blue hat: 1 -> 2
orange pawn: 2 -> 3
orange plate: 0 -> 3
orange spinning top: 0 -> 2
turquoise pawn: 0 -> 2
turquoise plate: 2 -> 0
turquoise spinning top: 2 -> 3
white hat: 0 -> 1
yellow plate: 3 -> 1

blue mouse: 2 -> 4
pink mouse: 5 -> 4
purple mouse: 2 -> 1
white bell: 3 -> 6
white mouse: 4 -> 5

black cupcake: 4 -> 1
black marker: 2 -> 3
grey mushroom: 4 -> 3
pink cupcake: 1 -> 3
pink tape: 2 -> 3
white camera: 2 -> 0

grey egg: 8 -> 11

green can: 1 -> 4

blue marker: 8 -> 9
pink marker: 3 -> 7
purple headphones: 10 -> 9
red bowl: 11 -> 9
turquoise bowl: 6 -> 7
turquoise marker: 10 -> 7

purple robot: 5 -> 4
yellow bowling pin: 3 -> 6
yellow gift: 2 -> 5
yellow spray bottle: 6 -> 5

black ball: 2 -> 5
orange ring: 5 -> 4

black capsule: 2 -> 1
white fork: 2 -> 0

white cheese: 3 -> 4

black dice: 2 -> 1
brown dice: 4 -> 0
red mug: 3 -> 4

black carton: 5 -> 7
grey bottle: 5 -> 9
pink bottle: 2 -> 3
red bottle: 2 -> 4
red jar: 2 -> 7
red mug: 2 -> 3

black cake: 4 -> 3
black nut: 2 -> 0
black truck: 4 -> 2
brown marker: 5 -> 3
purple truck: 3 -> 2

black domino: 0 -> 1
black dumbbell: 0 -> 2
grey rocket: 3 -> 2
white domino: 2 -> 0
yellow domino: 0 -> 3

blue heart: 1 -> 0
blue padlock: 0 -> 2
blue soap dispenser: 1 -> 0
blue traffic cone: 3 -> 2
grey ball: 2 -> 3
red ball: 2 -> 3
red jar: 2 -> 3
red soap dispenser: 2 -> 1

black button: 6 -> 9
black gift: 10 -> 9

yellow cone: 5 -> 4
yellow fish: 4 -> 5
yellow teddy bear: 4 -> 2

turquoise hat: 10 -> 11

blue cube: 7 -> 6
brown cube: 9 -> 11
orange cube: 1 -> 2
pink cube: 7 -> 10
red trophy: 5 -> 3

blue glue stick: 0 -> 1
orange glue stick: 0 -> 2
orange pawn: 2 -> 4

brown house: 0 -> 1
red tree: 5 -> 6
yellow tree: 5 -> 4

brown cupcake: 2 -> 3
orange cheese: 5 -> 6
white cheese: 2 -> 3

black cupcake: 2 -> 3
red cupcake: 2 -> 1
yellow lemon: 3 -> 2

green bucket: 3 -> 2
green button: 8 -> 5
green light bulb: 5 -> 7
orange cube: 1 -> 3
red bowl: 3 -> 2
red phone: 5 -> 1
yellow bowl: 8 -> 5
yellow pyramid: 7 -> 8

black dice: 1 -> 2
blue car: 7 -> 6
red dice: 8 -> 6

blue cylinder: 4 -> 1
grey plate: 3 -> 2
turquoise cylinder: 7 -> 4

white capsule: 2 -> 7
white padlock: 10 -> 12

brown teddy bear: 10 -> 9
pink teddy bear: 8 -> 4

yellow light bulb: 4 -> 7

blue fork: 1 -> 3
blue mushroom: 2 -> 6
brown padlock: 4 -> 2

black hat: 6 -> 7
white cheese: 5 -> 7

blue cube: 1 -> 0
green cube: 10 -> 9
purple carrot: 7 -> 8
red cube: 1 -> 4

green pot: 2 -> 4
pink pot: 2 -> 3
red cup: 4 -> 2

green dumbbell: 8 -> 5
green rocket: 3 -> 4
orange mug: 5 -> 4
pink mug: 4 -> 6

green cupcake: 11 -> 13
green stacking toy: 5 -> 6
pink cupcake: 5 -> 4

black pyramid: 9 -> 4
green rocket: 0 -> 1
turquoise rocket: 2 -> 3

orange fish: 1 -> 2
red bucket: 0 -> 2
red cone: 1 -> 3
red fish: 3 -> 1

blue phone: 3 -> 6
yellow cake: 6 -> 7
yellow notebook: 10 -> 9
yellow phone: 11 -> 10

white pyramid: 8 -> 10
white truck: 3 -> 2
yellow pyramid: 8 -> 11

-.-.-

== ACTIVITY ==
Copy out, from the data above, each line where the string "bear" is present.

== SOLVED PROBLEM ==
yellow teddy bear: 4 -> 2
brown teddy bear: 10 -> 9
pink teddy bear: 8 -> 4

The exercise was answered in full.